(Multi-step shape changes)
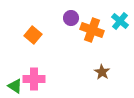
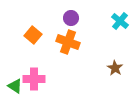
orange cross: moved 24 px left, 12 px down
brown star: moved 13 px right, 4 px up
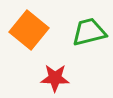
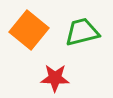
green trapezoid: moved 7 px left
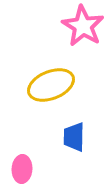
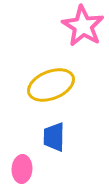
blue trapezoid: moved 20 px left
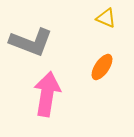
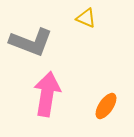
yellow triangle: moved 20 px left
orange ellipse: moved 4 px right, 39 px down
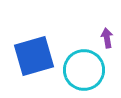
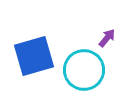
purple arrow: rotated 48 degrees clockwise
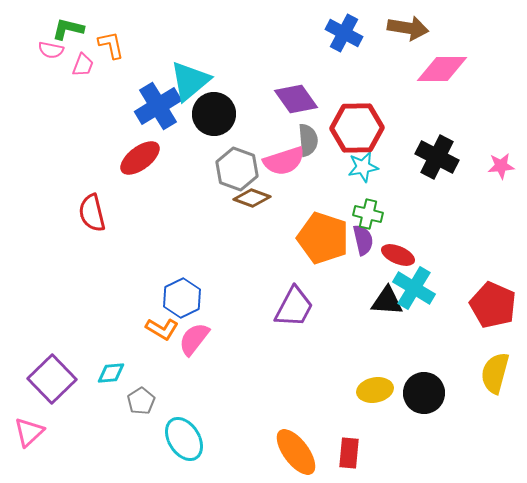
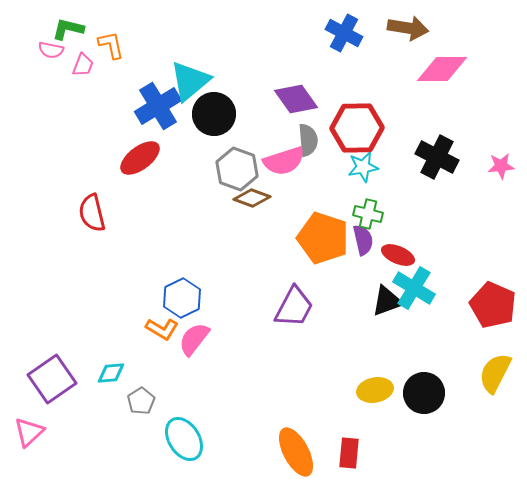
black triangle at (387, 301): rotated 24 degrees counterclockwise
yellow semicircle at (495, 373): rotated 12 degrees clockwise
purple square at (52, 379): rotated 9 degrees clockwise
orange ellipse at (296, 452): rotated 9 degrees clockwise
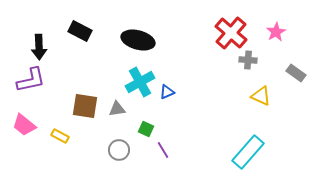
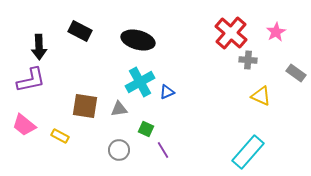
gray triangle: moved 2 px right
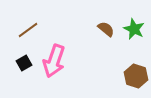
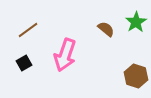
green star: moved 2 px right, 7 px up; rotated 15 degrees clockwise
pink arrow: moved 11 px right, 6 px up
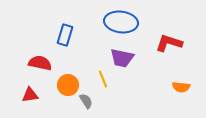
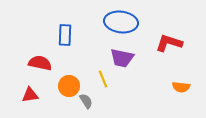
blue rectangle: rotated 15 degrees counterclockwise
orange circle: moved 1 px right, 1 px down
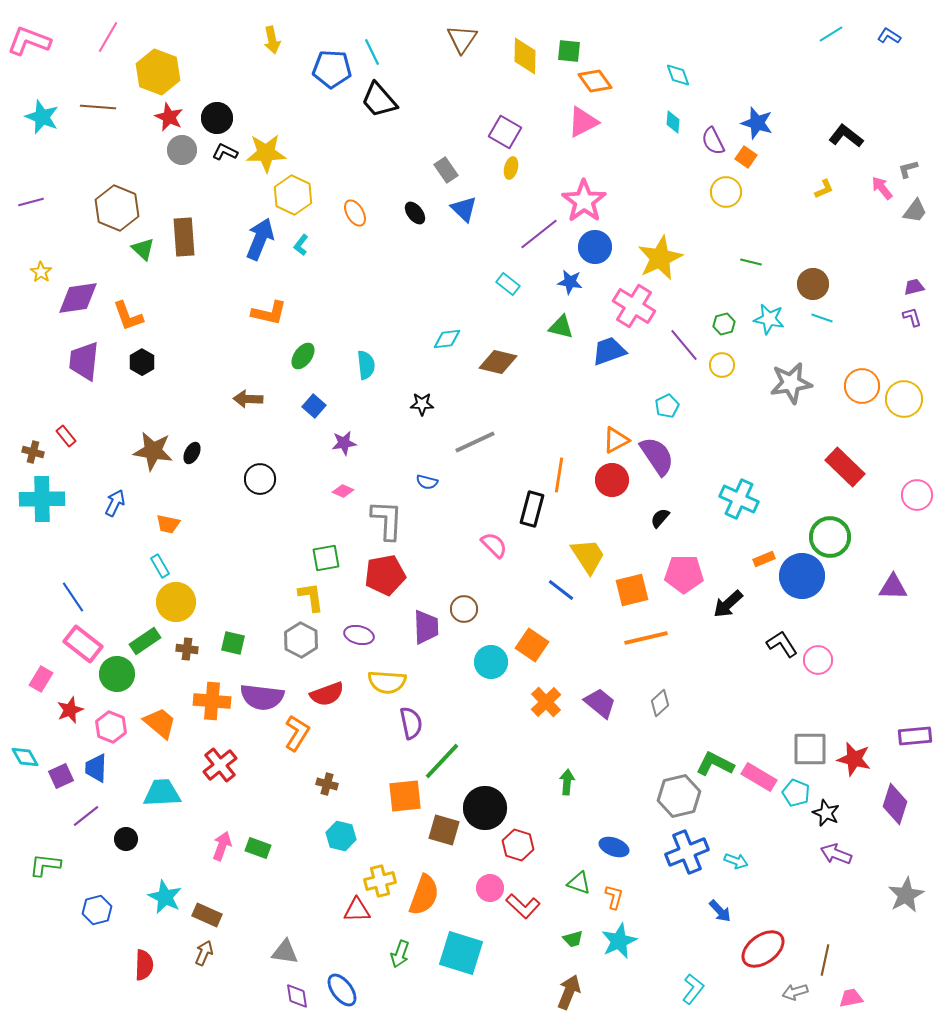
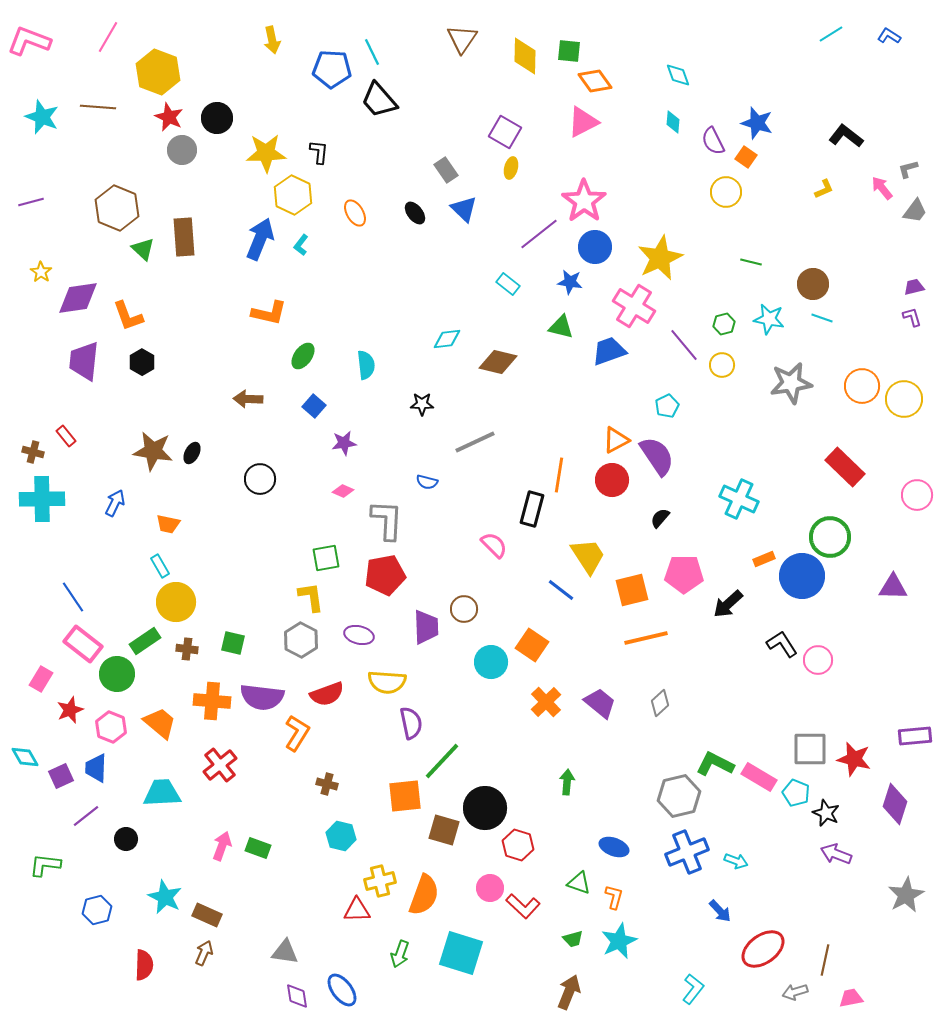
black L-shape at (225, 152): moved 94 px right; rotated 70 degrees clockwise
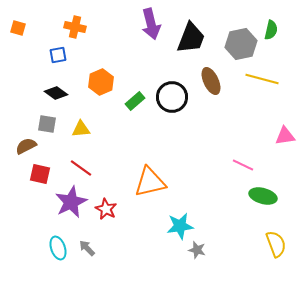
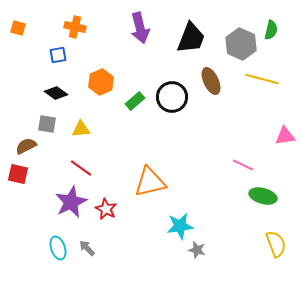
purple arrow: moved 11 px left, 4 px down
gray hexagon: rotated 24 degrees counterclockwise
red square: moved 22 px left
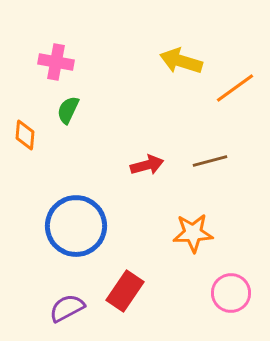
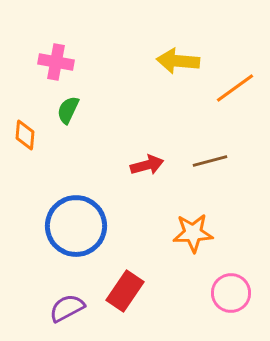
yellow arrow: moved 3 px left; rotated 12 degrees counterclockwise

** The task **
Across the entries, how many lines hold the word "triangle"? Say only the number.

** Answer to the exercise **
3